* TASK REQUIREMENTS
If a line holds the word "moved", copy it from the entries.

*** INPUT FOR THIS TASK ***

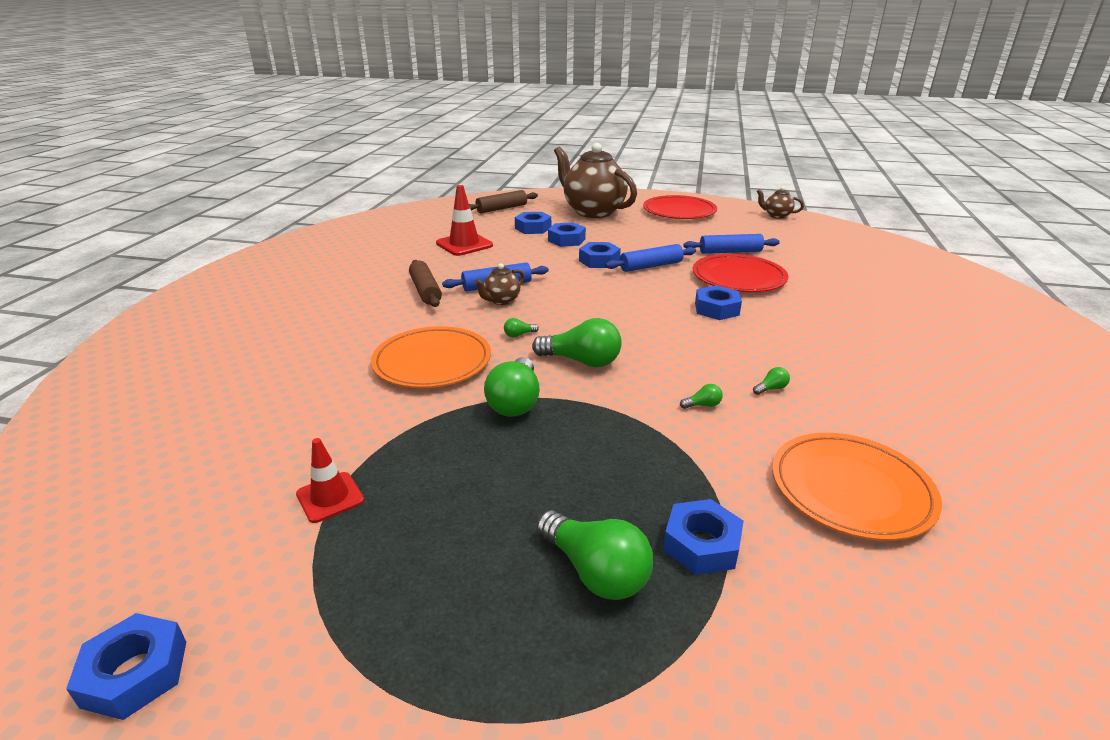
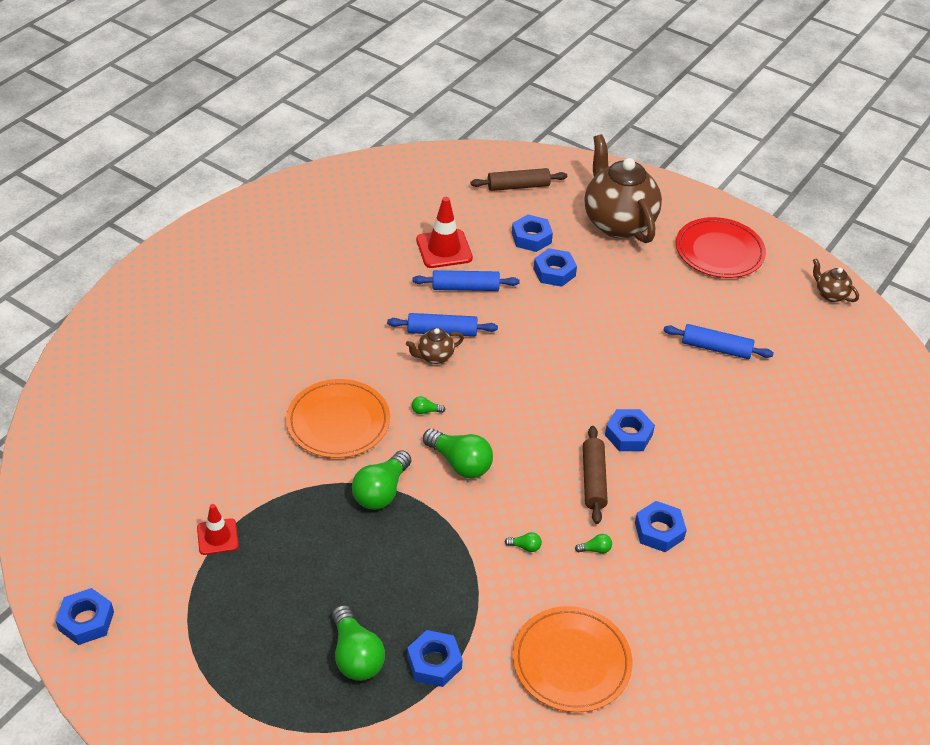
camera: 20 degrees right, 15 degrees up
brown rolling pin [409,260,442,307] -> brown rolling pin moved to [583,426,608,524]
blue nut [579,242,621,268] -> blue nut moved to [635,501,687,552]
blue rolling pin [605,244,696,272] -> blue rolling pin moved to [413,270,519,291]
red plate [693,254,788,292] -> none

*** End of INPUT FOR THIS TASK ***

* RESULT OF THE TASK
brown rolling pin [409,260,442,307] -> brown rolling pin moved to [583,426,608,524]
blue nut [579,242,621,268] -> blue nut moved to [635,501,687,552]
blue rolling pin [605,244,696,272] -> blue rolling pin moved to [413,270,519,291]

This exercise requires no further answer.